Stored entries
########

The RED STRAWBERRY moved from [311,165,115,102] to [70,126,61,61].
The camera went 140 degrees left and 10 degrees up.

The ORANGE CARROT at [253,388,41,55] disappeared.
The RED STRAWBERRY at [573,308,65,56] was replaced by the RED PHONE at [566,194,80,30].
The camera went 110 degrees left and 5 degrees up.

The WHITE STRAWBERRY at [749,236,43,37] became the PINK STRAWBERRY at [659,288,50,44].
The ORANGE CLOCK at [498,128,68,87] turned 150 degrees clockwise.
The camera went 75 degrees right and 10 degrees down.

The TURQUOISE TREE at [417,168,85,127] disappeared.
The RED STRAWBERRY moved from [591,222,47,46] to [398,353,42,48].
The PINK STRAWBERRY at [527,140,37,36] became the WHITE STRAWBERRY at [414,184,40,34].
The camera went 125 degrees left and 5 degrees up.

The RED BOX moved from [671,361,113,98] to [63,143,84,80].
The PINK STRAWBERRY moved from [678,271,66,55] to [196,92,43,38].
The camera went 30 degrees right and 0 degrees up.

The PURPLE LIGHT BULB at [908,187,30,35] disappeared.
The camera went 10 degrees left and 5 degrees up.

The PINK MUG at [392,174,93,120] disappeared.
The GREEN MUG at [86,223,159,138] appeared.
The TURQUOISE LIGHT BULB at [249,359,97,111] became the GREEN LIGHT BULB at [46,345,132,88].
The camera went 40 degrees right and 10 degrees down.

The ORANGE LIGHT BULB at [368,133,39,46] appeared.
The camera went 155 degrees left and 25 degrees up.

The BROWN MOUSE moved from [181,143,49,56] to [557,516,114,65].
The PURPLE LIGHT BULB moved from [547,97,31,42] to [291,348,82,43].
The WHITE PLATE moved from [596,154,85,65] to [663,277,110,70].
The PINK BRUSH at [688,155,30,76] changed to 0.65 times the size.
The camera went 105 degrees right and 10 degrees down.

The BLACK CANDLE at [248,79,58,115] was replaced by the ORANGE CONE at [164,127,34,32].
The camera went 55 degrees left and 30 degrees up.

########

## Aim of the task:
Using the data above, repeat every line exactly.

## Exercise response:
The RED STRAWBERRY moved from [311,165,115,102] to [70,126,61,61].
The camera went 140 degrees left and 10 degrees up.

The ORANGE CARROT at [253,388,41,55] disappeared.
The RED STRAWBERRY at [573,308,65,56] was replaced by the RED PHONE at [566,194,80,30].
The camera went 110 degrees left and 5 degrees up.

The WHITE STRAWBERRY at [749,236,43,37] became the PINK STRAWBERRY at [659,288,50,44].
The ORANGE CLOCK at [498,128,68,87] turned 150 degrees clockwise.
The camera went 75 degrees right and 10 degrees down.

The TURQUOISE TREE at [417,168,85,127] disappeared.
The RED STRAWBERRY moved from [591,222,47,46] to [398,353,42,48].
The PINK STRAWBERRY at [527,140,37,36] became the WHITE STRAWBERRY at [414,184,40,34].
The camera went 125 degrees left and 5 degrees up.

The RED BOX moved from [671,361,113,98] to [63,143,84,80].
The PINK STRAWBERRY moved from [678,271,66,55] to [196,92,43,38].
The camera went 30 degrees right and 0 degrees up.

The PURPLE LIGHT BULB at [908,187,30,35] disappeared.
The camera went 10 degrees left and 5 degrees up.

The PINK MUG at [392,174,93,120] disappeared.
The GREEN MUG at [86,223,159,138] appeared.
The TURQUOISE LIGHT BULB at [249,359,97,111] became the GREEN LIGHT BULB at [46,345,132,88].
The camera went 40 degrees right and 10 degrees down.

The ORANGE LIGHT BULB at [368,133,39,46] appeared.
The camera went 155 degrees left and 25 degrees up.

The BROWN MOUSE moved from [181,143,49,56] to [557,516,114,65].
The PURPLE LIGHT BULB moved from [547,97,31,42] to [291,348,82,43].
The WHITE PLATE moved from [596,154,85,65] to [663,277,110,70].
The PINK BRUSH at [688,155,30,76] changed to 0.65 times the size.
The camera went 105 degrees right and 10 degrees down.

The BLACK CANDLE at [248,79,58,115] was replaced by the ORANGE CONE at [164,127,34,32].
The camera went 55 degrees left and 30 degrees up.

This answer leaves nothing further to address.